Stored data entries
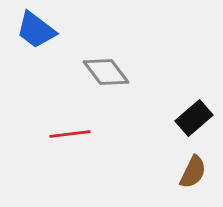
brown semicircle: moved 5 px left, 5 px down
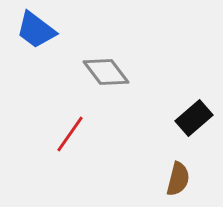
red line: rotated 48 degrees counterclockwise
brown semicircle: moved 15 px left, 7 px down; rotated 12 degrees counterclockwise
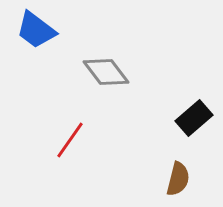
red line: moved 6 px down
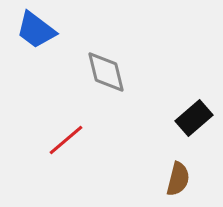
gray diamond: rotated 24 degrees clockwise
red line: moved 4 px left; rotated 15 degrees clockwise
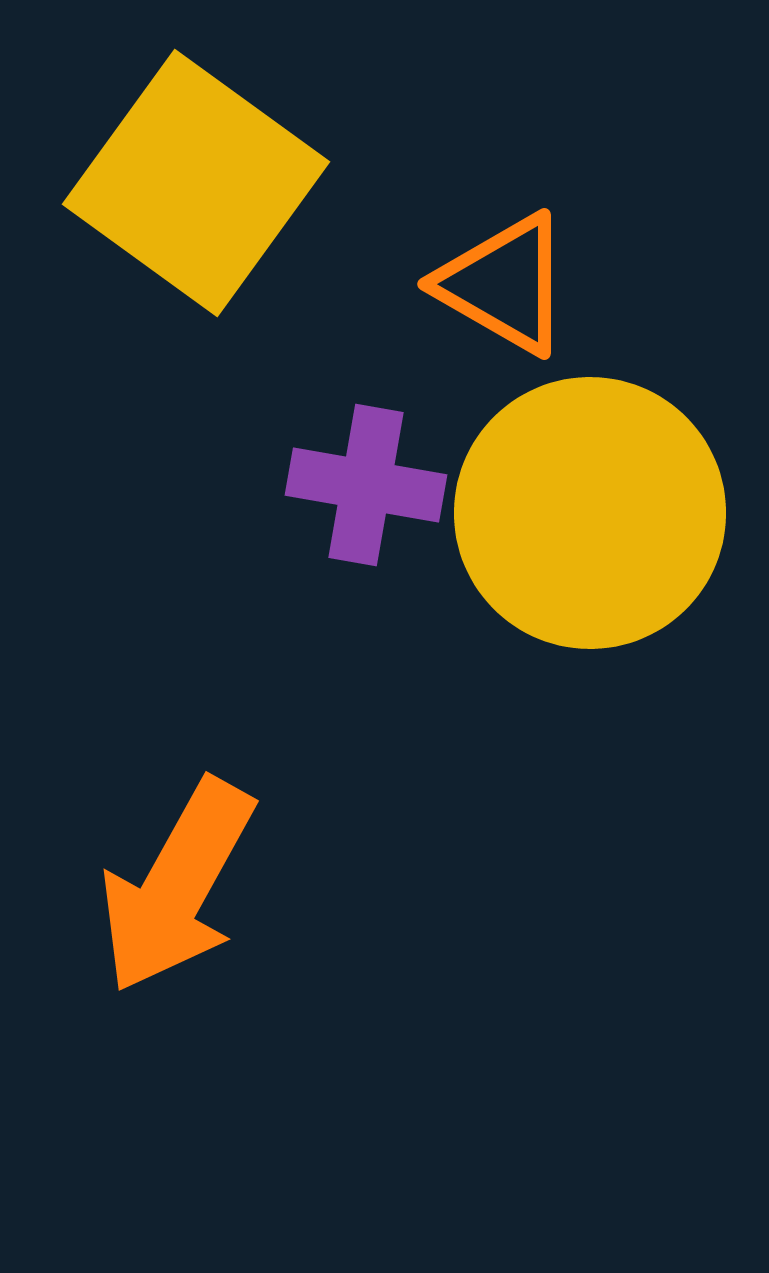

• Exercise prompt: Repeat every line of text in the rows above word for word, skipping the pictures.

• Answer below:
brown semicircle: moved 5 px left, 5 px down
red line: rotated 48 degrees counterclockwise
brown semicircle: moved 15 px left, 7 px down; rotated 12 degrees counterclockwise
red line: moved 6 px down
gray diamond: rotated 24 degrees clockwise
red line: moved 4 px left; rotated 15 degrees clockwise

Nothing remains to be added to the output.